◆ **TO DO**:
Begin with the line that has "(163, 338) = (198, 600): green". Give it and every line after it again, exactly, through the end of the entries below.

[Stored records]
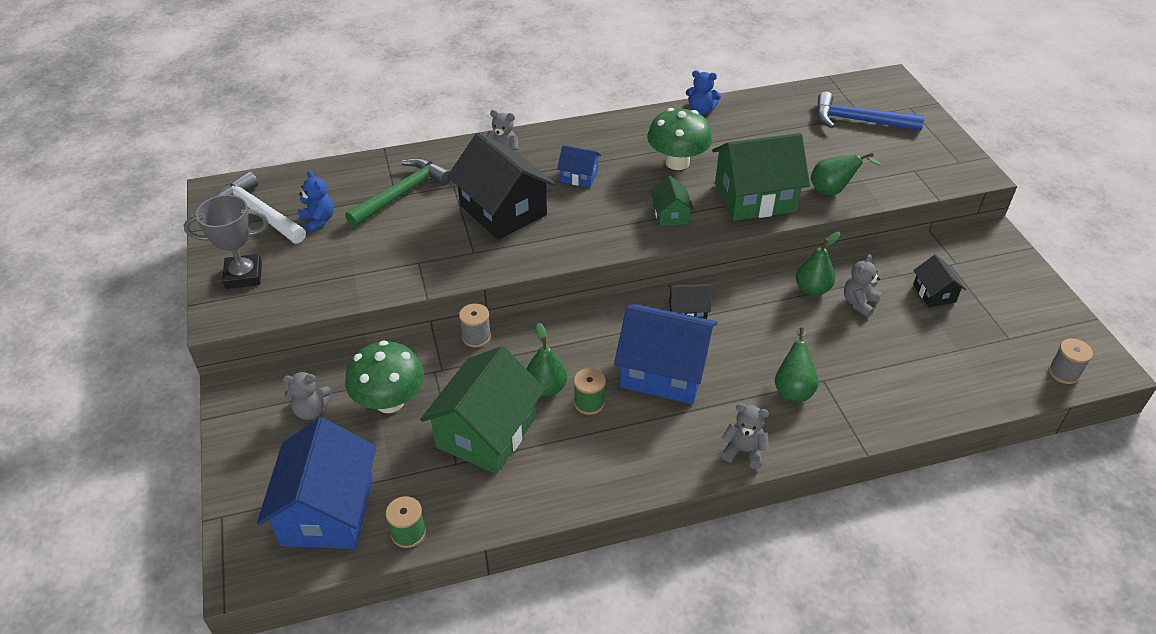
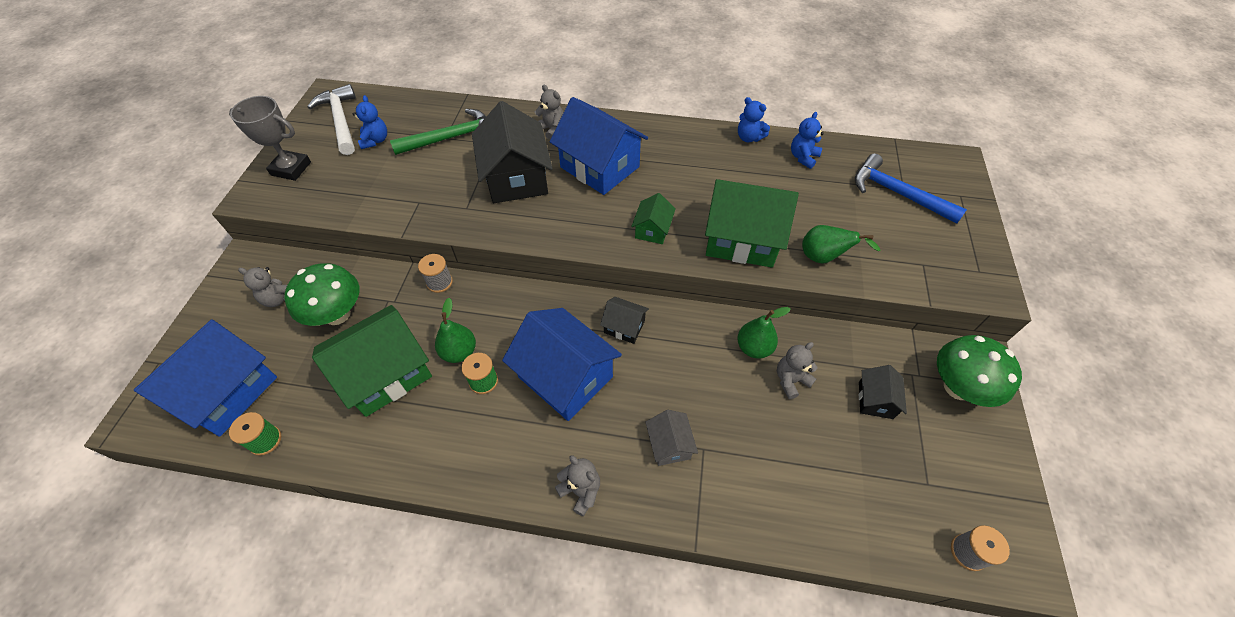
camera: 25 degrees right, 10 degrees up
(579, 176) = (600, 167): blue house -> blue house, size x2.06
(677, 162) = (693, 181): green mushroom -> green mushroom (958, 387)
(761, 114) = (803, 157): none -> blue teddy bear
(793, 388) = (669, 445): green pear -> grey house

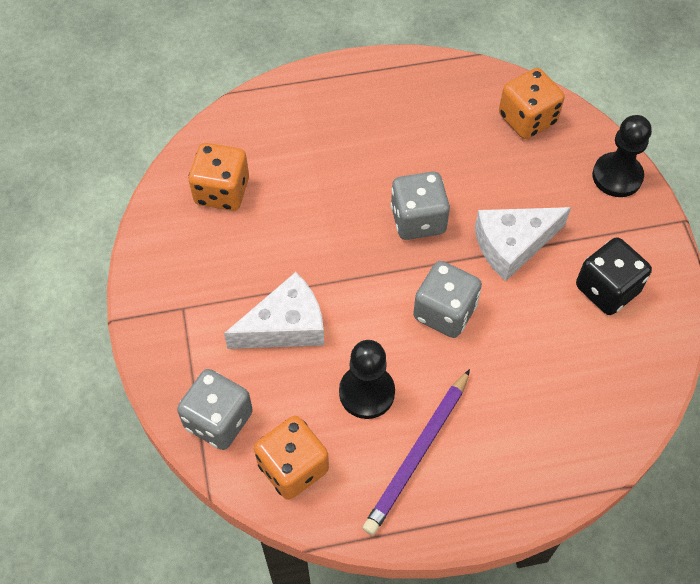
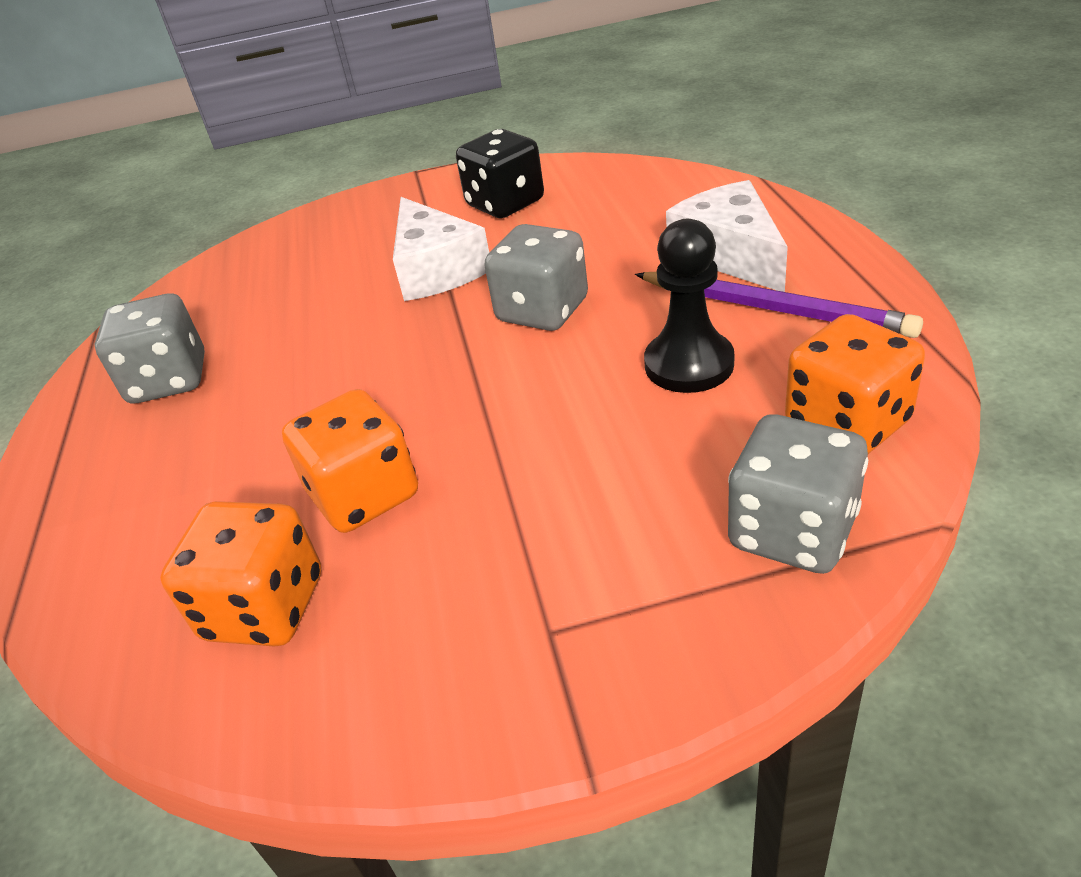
camera: 85 degrees left, 20 degrees down
(285, 326) = (580, 469): white cheese -> white cheese (730, 254)
(418, 220) = (381, 351): grey dice -> grey dice (169, 380)
(527, 119) = (233, 277): orange dice -> orange dice (364, 495)
(617, 176) = (345, 210): black pawn -> none

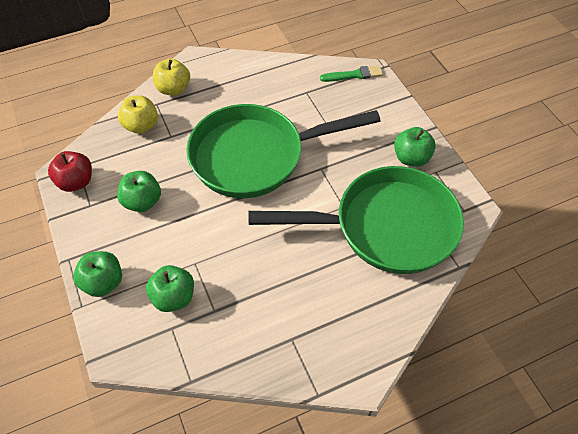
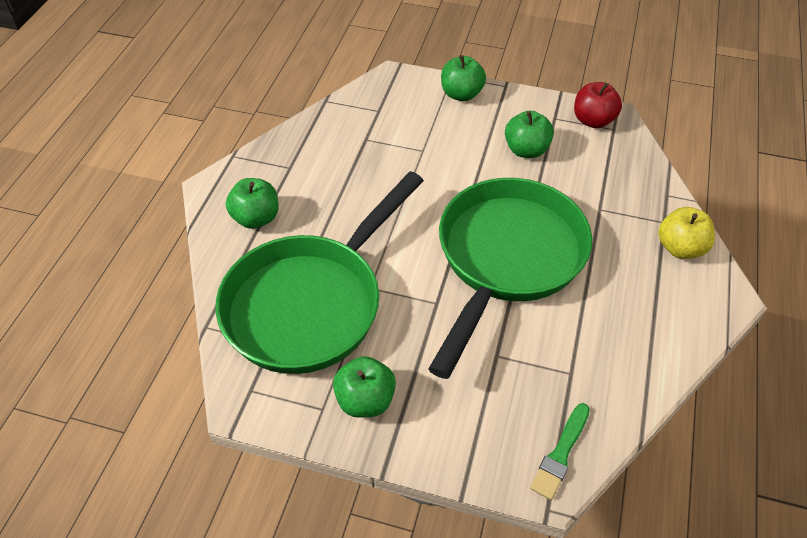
camera: 130 degrees right, 5 degrees down
(141, 126) = (636, 194): yellow apple -> none
(174, 297) = (404, 123): green apple -> green apple (256, 218)

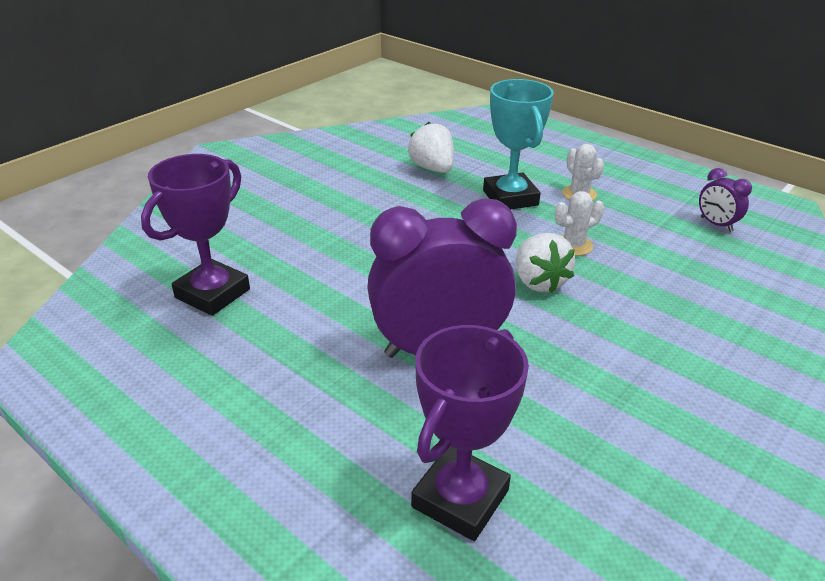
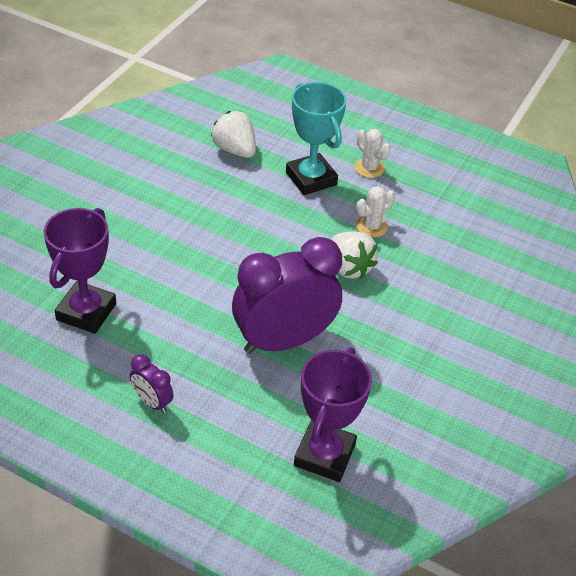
camera: 15 degrees left, 10 degrees up
(716, 224) = (484, 190): purple clock -> purple clock (152, 402)

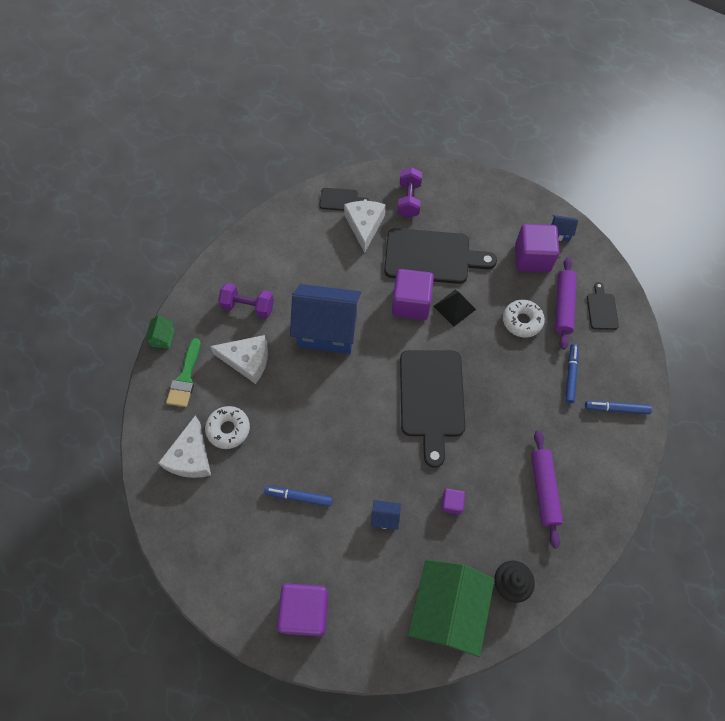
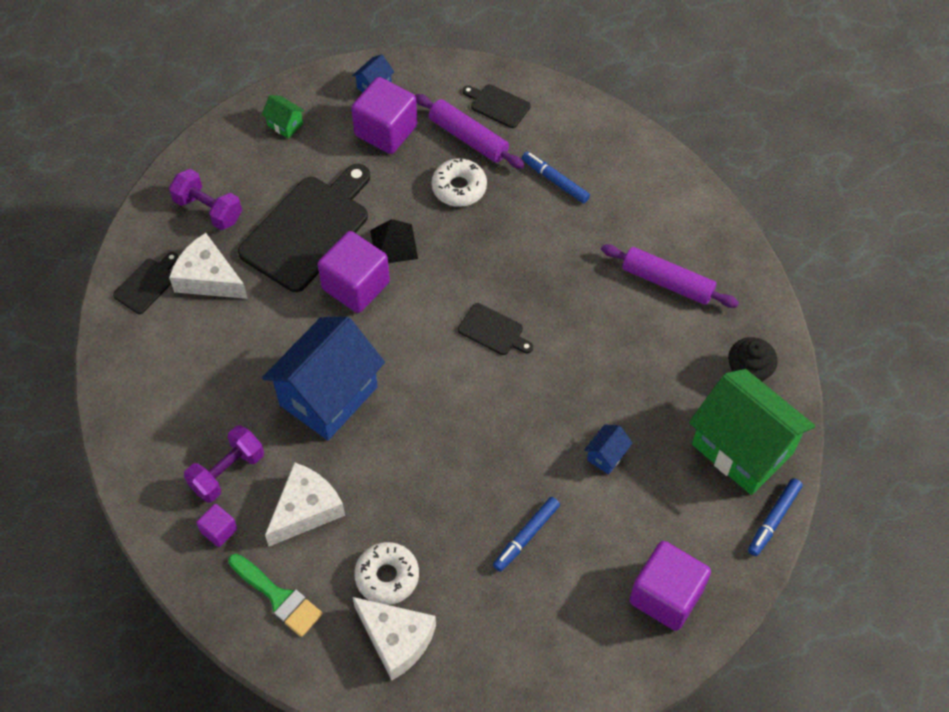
camera: 60 degrees left, 5 degrees down
(163, 338) = (198, 600): green house -> green house (285, 125)
(432, 398) = (493, 330): black cutting board -> black cutting board, size x0.46
(451, 503) = (630, 379): purple cube -> purple cube (219, 530)
(616, 409) = (620, 163): blue marker -> blue marker (774, 519)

◆ **RESULT BELOW**:
(163, 338) = (198, 600): green house -> green house (285, 125)
(432, 398) = (493, 330): black cutting board -> black cutting board, size x0.46
(451, 503) = (630, 379): purple cube -> purple cube (219, 530)
(616, 409) = (620, 163): blue marker -> blue marker (774, 519)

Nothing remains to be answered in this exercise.